(Records from a collection)
--

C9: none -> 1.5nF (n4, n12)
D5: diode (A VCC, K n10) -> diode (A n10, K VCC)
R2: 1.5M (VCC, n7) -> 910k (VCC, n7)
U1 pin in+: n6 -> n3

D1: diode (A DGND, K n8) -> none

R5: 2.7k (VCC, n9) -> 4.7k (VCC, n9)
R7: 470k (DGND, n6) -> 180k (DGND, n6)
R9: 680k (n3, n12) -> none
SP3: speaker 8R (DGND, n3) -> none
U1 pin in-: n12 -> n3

--

What needs to be done:
What's wanted is a faithful copy of each entry above.

Your solution:
C9: none -> 1.5nF (n4, n12)
D5: diode (A VCC, K n10) -> diode (A n10, K VCC)
R2: 1.5M (VCC, n7) -> 910k (VCC, n7)
U1 pin in+: n6 -> n3

D1: diode (A DGND, K n8) -> none

R5: 2.7k (VCC, n9) -> 4.7k (VCC, n9)
R7: 470k (DGND, n6) -> 180k (DGND, n6)
R9: 680k (n3, n12) -> none
SP3: speaker 8R (DGND, n3) -> none
U1 pin in-: n12 -> n3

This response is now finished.